### Assignment
Copy all data exactly. Skip pictures.

** Supplied data follows **

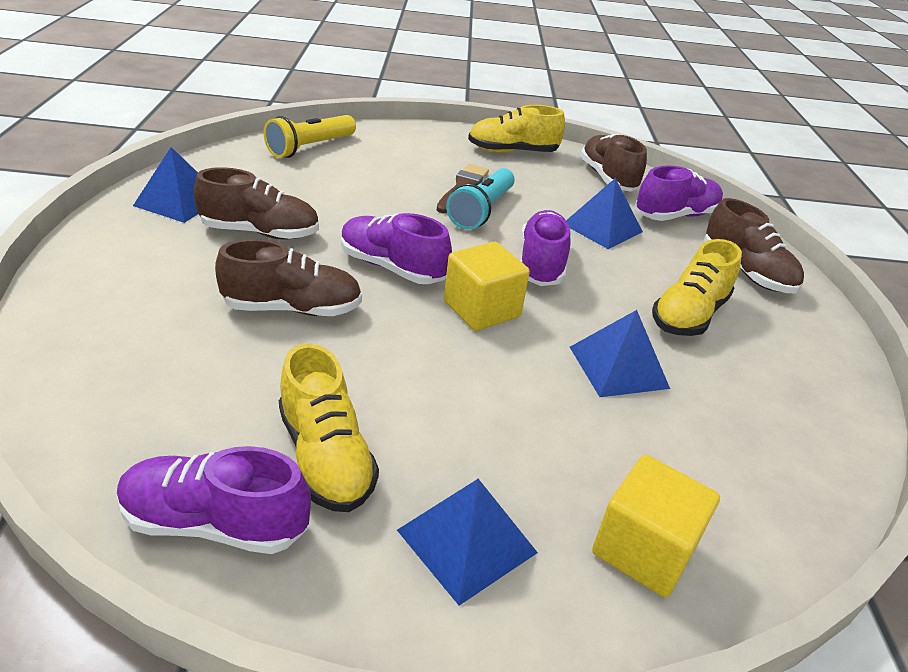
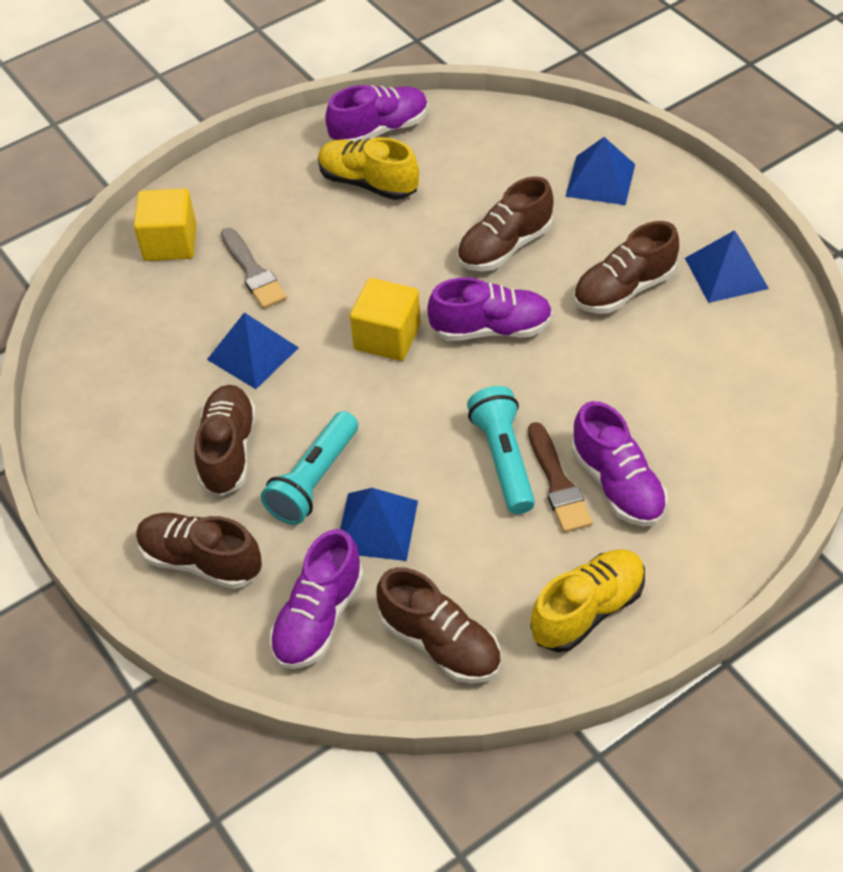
camera: 150 degrees right, 15 degrees up
(310, 147) = (763, 427): yellow flashlight -> none
(467, 541) = (260, 193): blue pyramid -> blue pyramid (600, 180)
(541, 264) = (388, 423): purple shoe -> purple shoe (617, 484)
(560, 441) = (253, 272): none -> grey brush
(628, 266) = (314, 480): none -> turquoise flashlight
(689, 315) = (228, 451): yellow shoe -> brown shoe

** End of Supplied data **

### Task result
camera: 150 degrees right, 15 degrees up
(310, 147) = (763, 427): yellow flashlight -> none
(467, 541) = (260, 193): blue pyramid -> blue pyramid (600, 180)
(541, 264) = (388, 423): purple shoe -> purple shoe (617, 484)
(560, 441) = (253, 272): none -> grey brush
(628, 266) = (314, 480): none -> turquoise flashlight
(689, 315) = (228, 451): yellow shoe -> brown shoe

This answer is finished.